### Aim of the task
Using the listing below, set down each line from the line containing "The camera went 20" through the line containing "Someone carried the cuaderno", both ends included, exactly and with nothing added.

Record extracts START

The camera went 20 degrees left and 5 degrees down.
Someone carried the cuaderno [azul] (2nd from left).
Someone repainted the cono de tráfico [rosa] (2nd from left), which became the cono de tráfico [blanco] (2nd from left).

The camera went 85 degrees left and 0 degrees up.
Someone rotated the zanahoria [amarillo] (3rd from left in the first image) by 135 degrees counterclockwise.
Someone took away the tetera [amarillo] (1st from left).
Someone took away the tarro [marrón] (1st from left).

Record extracts END
Record extracts START

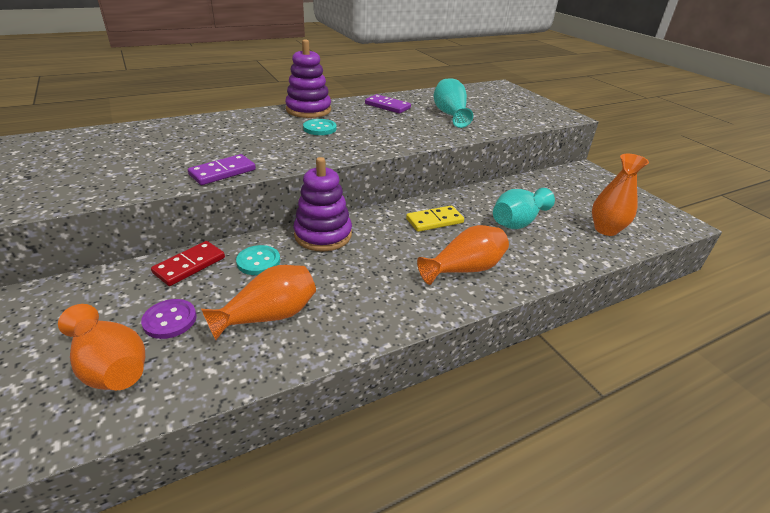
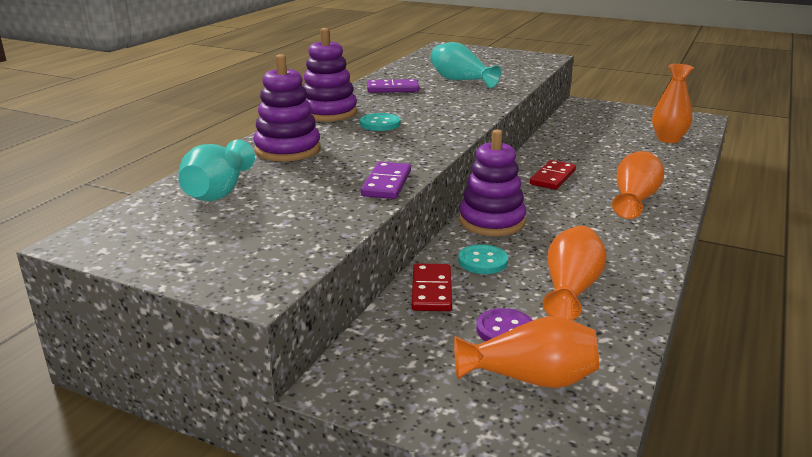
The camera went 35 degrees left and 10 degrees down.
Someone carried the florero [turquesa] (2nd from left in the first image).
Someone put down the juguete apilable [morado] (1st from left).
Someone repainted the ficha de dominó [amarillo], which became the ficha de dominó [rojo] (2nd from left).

Record extracts END
Record extracts START

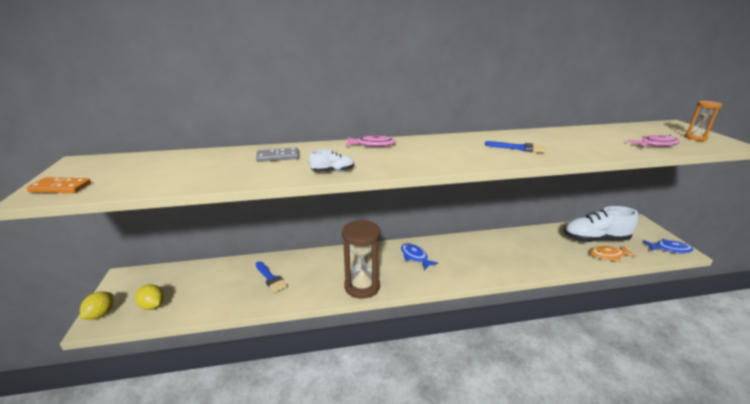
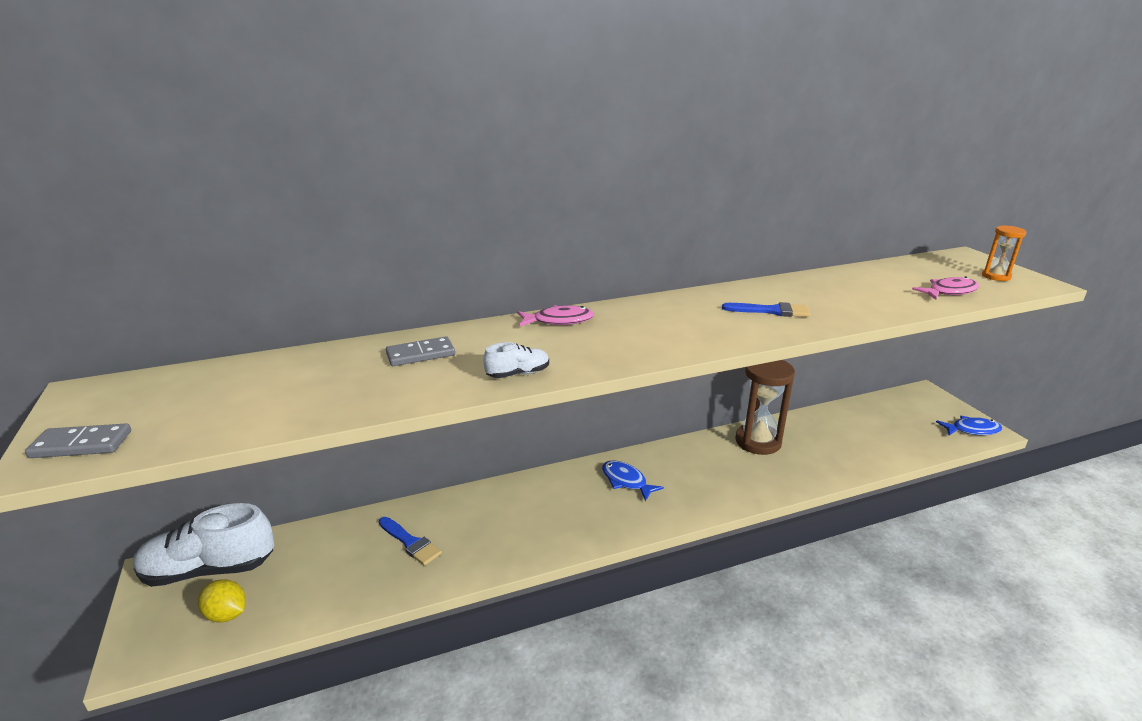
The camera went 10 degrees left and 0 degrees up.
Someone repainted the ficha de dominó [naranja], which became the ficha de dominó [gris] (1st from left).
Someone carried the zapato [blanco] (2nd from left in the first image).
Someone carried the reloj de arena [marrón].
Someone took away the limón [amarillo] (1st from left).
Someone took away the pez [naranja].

Record extracts END

### Task result
The camera went 20 degrees left and 5 degrees down.
Someone carried the cuaderno [azul] (2nd from left).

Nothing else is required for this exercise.